THE TASK: Using the records below, filter for lines that contain the string "dumbbell" and copy them out.
BEGIN RECORDS SHOWN
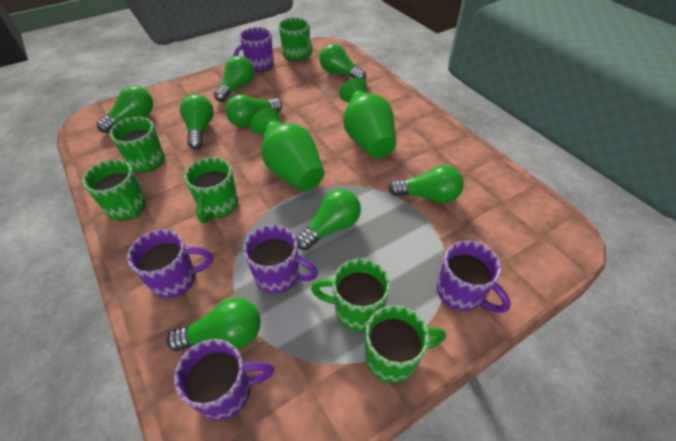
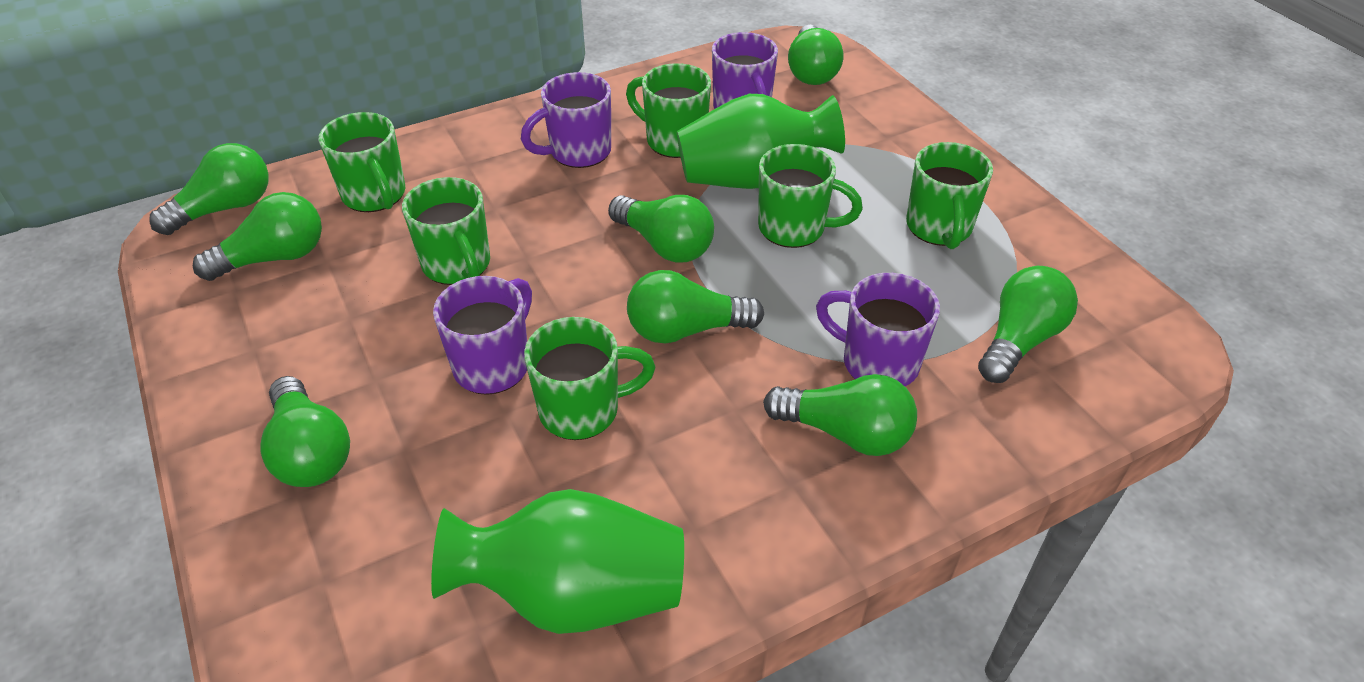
purple mug: 5 -> 4

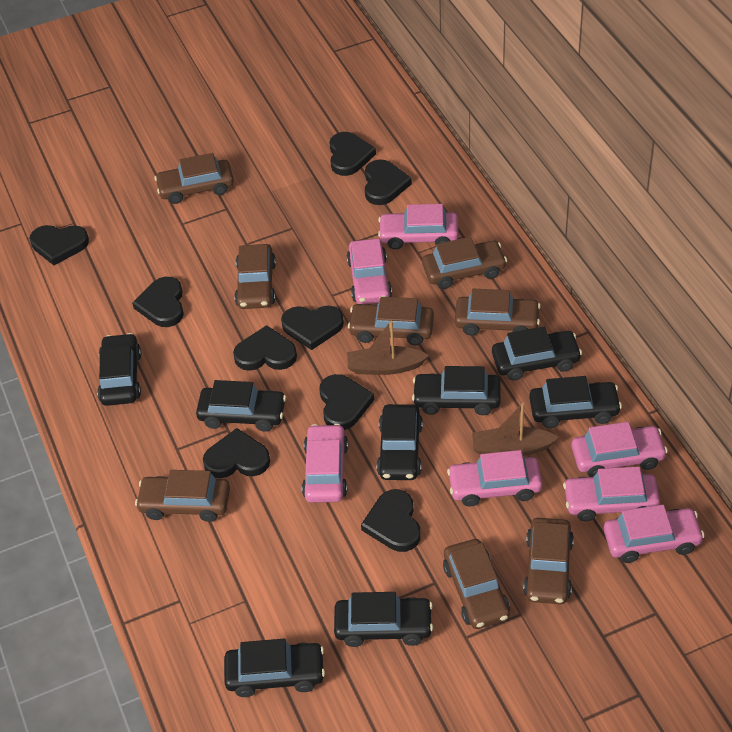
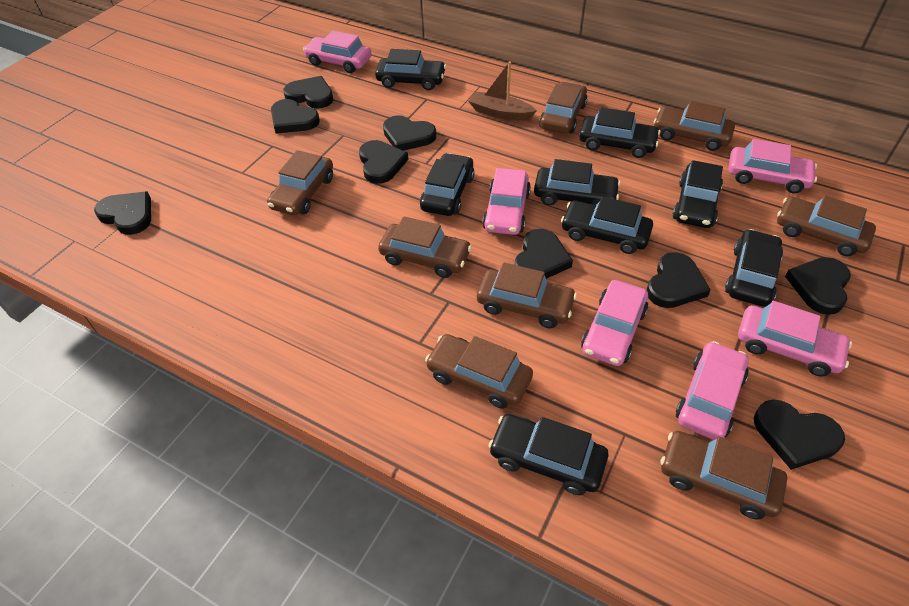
brown boat: 2 -> 1
pink car: 7 -> 6

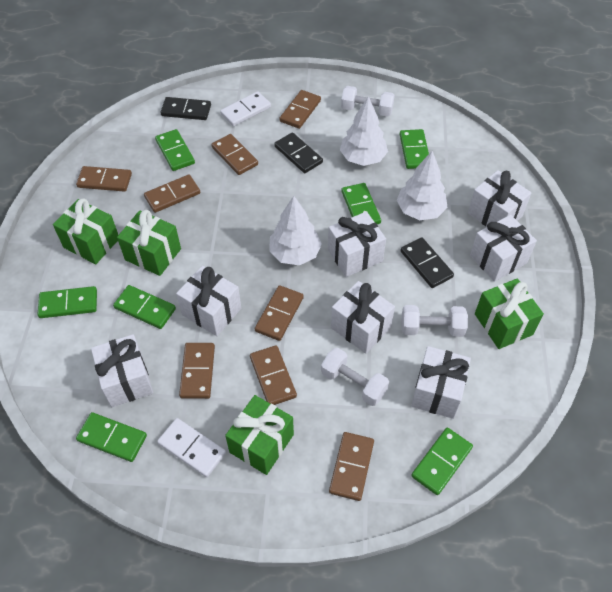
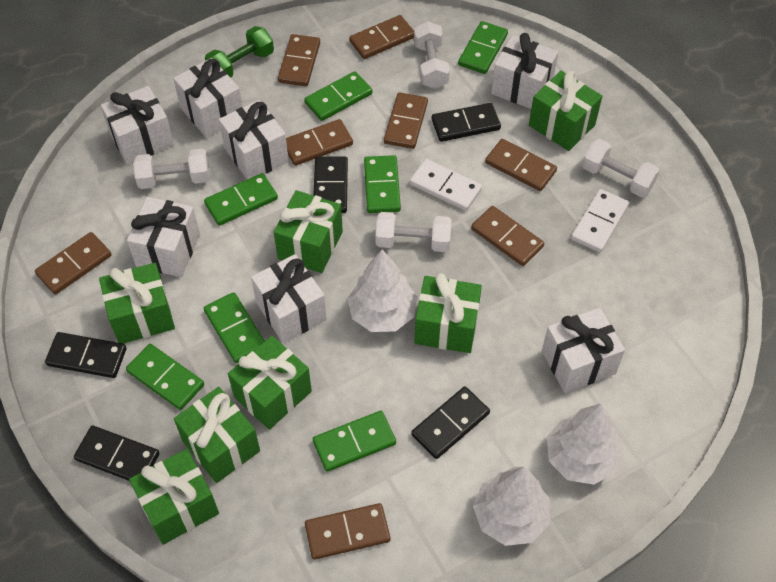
black domino: 3 -> 5
green dumbbell: 0 -> 1
green gift: 4 -> 7
white dumbbell: 3 -> 4

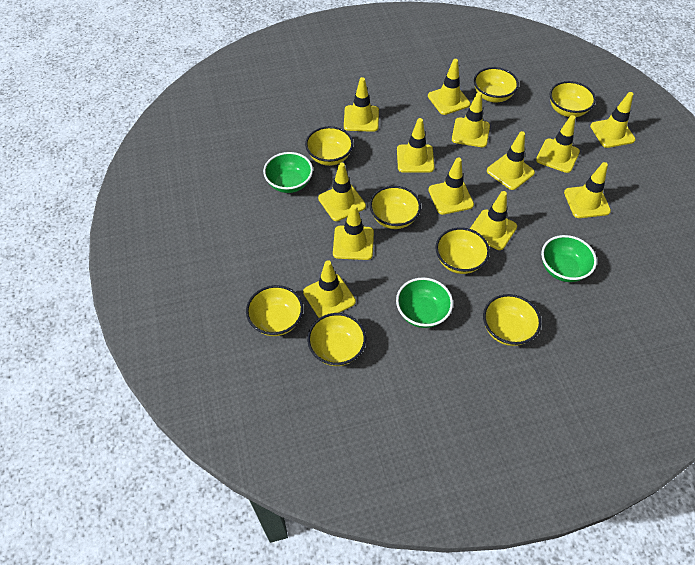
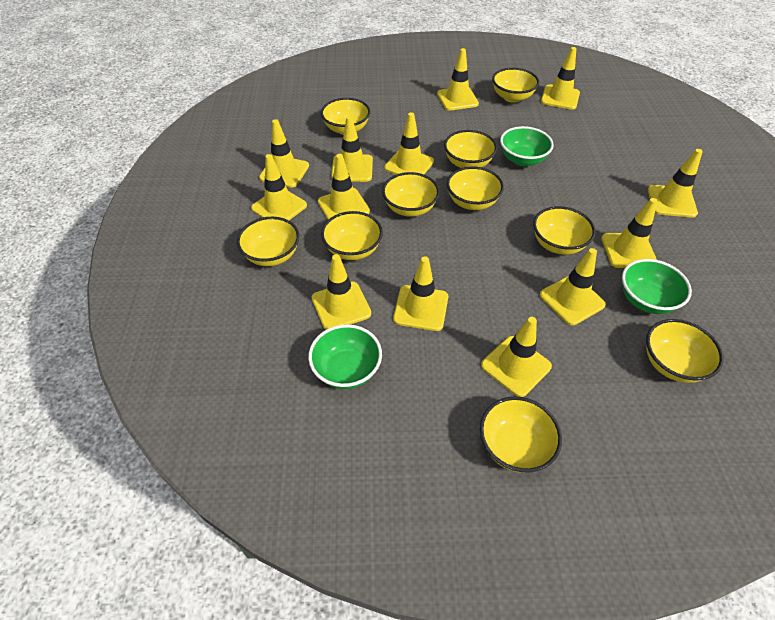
yellow bowl: 8 -> 10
END RECORDS SHOWN
EXERCISE OUTPUT:
green dumbbell: 0 -> 1
white dumbbell: 3 -> 4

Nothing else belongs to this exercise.